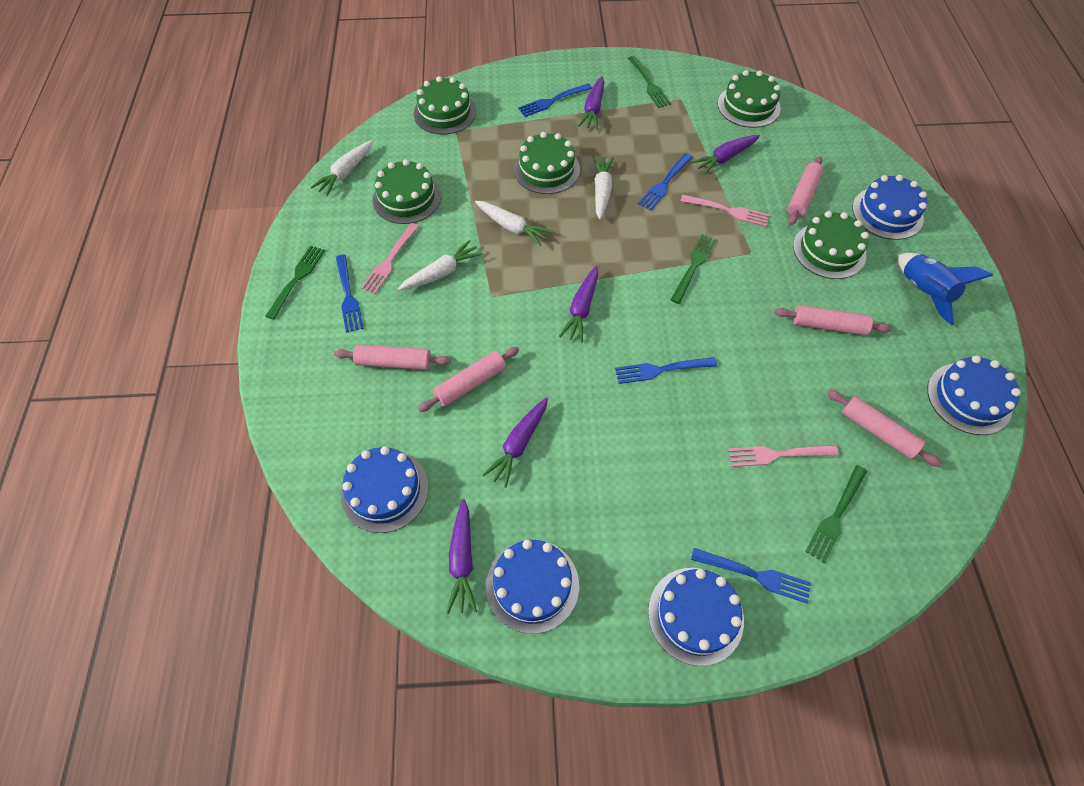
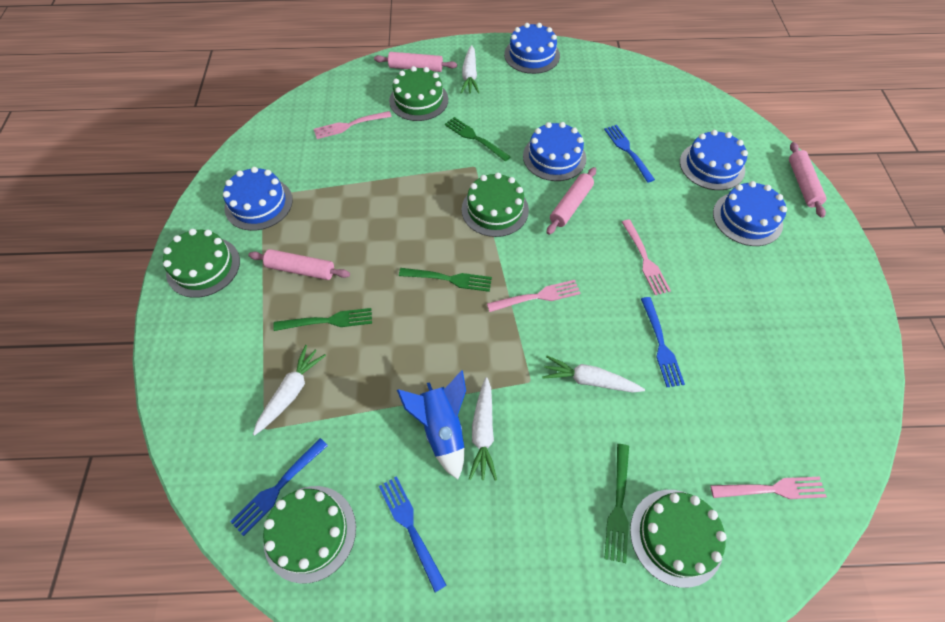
blue fork: 5 -> 4
pink fork: 3 -> 4
pink rolling pin: 5 -> 4
purple carrot: 5 -> 0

================================

→ Problem requirements: Return the listing verbatim, pictures omitted.

→ Solution for this exercise:
blue fork: 5 -> 4
pink fork: 3 -> 4
pink rolling pin: 5 -> 4
purple carrot: 5 -> 0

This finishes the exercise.